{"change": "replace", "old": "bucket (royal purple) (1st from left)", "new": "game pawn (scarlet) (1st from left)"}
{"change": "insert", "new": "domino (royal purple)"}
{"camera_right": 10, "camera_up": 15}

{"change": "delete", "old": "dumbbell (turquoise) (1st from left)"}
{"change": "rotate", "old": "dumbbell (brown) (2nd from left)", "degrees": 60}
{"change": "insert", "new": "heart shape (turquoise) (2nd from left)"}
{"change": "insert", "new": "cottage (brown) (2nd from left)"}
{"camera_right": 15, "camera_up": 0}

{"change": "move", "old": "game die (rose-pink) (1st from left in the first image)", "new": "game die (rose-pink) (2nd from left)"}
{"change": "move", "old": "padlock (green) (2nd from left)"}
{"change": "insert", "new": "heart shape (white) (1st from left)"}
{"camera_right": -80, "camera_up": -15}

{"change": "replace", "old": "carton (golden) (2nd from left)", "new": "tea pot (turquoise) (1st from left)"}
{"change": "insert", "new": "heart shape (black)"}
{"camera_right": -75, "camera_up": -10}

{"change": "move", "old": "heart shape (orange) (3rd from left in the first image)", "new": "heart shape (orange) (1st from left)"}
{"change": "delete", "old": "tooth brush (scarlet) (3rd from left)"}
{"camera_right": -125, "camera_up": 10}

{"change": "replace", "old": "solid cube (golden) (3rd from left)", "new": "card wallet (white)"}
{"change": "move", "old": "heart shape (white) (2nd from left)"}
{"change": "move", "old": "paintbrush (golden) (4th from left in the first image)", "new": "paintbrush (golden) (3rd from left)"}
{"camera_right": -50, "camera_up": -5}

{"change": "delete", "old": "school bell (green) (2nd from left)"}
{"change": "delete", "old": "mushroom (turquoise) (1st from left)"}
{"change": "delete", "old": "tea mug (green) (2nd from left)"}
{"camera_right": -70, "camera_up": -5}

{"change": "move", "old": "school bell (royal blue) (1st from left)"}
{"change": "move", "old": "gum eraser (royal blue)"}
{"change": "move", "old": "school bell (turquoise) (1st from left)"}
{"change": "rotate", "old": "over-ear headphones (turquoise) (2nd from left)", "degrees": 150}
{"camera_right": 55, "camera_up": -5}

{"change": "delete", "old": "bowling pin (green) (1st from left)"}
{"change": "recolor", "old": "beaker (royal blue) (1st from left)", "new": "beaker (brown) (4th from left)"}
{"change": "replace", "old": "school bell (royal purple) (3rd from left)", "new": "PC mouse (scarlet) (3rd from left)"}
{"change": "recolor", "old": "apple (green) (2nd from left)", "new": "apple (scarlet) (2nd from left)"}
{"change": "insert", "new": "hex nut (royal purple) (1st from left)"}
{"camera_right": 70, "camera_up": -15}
____________________
### TRY IT
The expected output is a verbatim retyping of each line from the one with "headphones (turquoise) (2nd" to the end of the listing above, with both end lines kept and nothing added.

### WRITTEN RESPONSE
{"change": "rotate", "old": "over-ear headphones (turquoise) (2nd from left)", "degrees": 150}
{"camera_right": 55, "camera_up": -5}

{"change": "delete", "old": "bowling pin (green) (1st from left)"}
{"change": "recolor", "old": "beaker (royal blue) (1st from left)", "new": "beaker (brown) (4th from left)"}
{"change": "replace", "old": "school bell (royal purple) (3rd from left)", "new": "PC mouse (scarlet) (3rd from left)"}
{"change": "recolor", "old": "apple (green) (2nd from left)", "new": "apple (scarlet) (2nd from left)"}
{"change": "insert", "new": "hex nut (royal purple) (1st from left)"}
{"camera_right": 70, "camera_up": -15}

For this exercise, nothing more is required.